* _Exercise goal_: Give back the full data, retyped precisely.

* _Items listed in a dataset_:
--------------------------------
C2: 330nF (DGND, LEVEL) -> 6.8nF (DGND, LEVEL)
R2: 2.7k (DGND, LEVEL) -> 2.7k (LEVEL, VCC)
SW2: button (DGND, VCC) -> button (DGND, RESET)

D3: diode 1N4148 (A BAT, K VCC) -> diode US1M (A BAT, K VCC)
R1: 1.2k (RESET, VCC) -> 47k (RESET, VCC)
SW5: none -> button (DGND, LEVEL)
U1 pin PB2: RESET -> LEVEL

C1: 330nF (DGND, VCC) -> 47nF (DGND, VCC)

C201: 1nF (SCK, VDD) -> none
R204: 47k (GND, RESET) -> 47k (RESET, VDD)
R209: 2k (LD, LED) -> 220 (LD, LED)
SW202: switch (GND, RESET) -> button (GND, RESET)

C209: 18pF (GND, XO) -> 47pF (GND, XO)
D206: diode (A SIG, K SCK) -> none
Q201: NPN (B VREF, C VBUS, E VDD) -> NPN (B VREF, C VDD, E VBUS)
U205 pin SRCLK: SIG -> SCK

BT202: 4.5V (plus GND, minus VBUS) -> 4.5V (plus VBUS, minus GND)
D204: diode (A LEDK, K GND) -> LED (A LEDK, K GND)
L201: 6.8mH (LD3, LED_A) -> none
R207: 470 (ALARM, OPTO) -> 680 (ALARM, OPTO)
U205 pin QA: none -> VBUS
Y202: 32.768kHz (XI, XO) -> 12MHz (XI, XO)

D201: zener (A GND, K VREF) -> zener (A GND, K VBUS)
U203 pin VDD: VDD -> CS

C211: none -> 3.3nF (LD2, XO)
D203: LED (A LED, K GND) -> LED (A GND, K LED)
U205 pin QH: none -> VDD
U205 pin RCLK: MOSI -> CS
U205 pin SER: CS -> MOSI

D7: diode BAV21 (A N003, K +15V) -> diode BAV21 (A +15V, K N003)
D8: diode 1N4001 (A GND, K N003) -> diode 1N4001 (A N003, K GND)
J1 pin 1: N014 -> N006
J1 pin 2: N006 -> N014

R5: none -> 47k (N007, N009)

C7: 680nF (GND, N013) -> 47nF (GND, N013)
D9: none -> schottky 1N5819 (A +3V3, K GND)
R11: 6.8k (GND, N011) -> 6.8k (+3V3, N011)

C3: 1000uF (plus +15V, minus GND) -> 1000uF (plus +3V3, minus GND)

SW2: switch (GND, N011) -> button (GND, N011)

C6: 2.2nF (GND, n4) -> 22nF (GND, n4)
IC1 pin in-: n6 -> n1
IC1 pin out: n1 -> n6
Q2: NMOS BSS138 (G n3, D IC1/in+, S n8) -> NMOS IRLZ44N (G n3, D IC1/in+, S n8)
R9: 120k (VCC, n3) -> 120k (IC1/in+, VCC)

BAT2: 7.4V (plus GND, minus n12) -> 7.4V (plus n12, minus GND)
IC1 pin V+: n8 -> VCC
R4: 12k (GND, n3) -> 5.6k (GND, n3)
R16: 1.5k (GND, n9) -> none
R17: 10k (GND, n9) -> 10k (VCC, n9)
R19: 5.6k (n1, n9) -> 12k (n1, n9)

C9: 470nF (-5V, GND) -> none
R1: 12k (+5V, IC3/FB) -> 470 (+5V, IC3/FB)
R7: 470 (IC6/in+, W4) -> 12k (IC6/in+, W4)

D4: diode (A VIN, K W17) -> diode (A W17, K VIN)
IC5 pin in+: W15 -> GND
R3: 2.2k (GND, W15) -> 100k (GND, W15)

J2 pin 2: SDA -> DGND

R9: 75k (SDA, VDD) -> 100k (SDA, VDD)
--------------------------------
* _Written answer_:
C2: 330nF (DGND, LEVEL) -> 6.8nF (DGND, LEVEL)
R2: 2.7k (DGND, LEVEL) -> 2.7k (LEVEL, VCC)
SW2: button (DGND, VCC) -> button (DGND, RESET)

D3: diode 1N4148 (A BAT, K VCC) -> diode US1M (A BAT, K VCC)
R1: 1.2k (RESET, VCC) -> 47k (RESET, VCC)
SW5: none -> button (DGND, LEVEL)
U1 pin PB2: RESET -> LEVEL

C1: 330nF (DGND, VCC) -> 47nF (DGND, VCC)

C201: 1nF (SCK, VDD) -> none
R204: 47k (GND, RESET) -> 47k (RESET, VDD)
R209: 2k (LD, LED) -> 220 (LD, LED)
SW202: switch (GND, RESET) -> button (GND, RESET)

C209: 18pF (GND, XO) -> 47pF (GND, XO)
D206: diode (A SIG, K SCK) -> none
Q201: NPN (B VREF, C VBUS, E VDD) -> NPN (B VREF, C VDD, E VBUS)
U205 pin SRCLK: SIG -> SCK

BT202: 4.5V (plus GND, minus VBUS) -> 4.5V (plus VBUS, minus GND)
D204: diode (A LEDK, K GND) -> LED (A LEDK, K GND)
L201: 6.8mH (LD3, LED_A) -> none
R207: 470 (ALARM, OPTO) -> 680 (ALARM, OPTO)
U205 pin QA: none -> VBUS
Y202: 32.768kHz (XI, XO) -> 12MHz (XI, XO)

D201: zener (A GND, K VREF) -> zener (A GND, K VBUS)
U203 pin VDD: VDD -> CS

C211: none -> 3.3nF (LD2, XO)
D203: LED (A LED, K GND) -> LED (A GND, K LED)
U205 pin QH: none -> VDD
U205 pin RCLK: MOSI -> CS
U205 pin SER: CS -> MOSI

D7: diode BAV21 (A N003, K +15V) -> diode BAV21 (A +15V, K N003)
D8: diode 1N4001 (A GND, K N003) -> diode 1N4001 (A N003, K GND)
J1 pin 1: N014 -> N006
J1 pin 2: N006 -> N014

R5: none -> 47k (N007, N009)

C7: 680nF (GND, N013) -> 47nF (GND, N013)
D9: none -> schottky 1N5819 (A +3V3, K GND)
R11: 6.8k (GND, N011) -> 6.8k (+3V3, N011)

C3: 1000uF (plus +15V, minus GND) -> 1000uF (plus +3V3, minus GND)

SW2: switch (GND, N011) -> button (GND, N011)

C6: 2.2nF (GND, n4) -> 22nF (GND, n4)
IC1 pin in-: n6 -> n1
IC1 pin out: n1 -> n6
Q2: NMOS BSS138 (G n3, D IC1/in+, S n8) -> NMOS IRLZ44N (G n3, D IC1/in+, S n8)
R9: 120k (VCC, n3) -> 120k (IC1/in+, VCC)

BAT2: 7.4V (plus GND, minus n12) -> 7.4V (plus n12, minus GND)
IC1 pin V+: n8 -> VCC
R4: 12k (GND, n3) -> 5.6k (GND, n3)
R16: 1.5k (GND, n9) -> none
R17: 10k (GND, n9) -> 10k (VCC, n9)
R19: 5.6k (n1, n9) -> 12k (n1, n9)

C9: 470nF (-5V, GND) -> none
R1: 12k (+5V, IC3/FB) -> 470 (+5V, IC3/FB)
R7: 470 (IC6/in+, W4) -> 12k (IC6/in+, W4)

D4: diode (A VIN, K W17) -> diode (A W17, K VIN)
IC5 pin in+: W15 -> GND
R3: 2.2k (GND, W15) -> 100k (GND, W15)

J2 pin 2: SDA -> DGND

R9: 75k (SDA, VDD) -> 100k (SDA, VDD)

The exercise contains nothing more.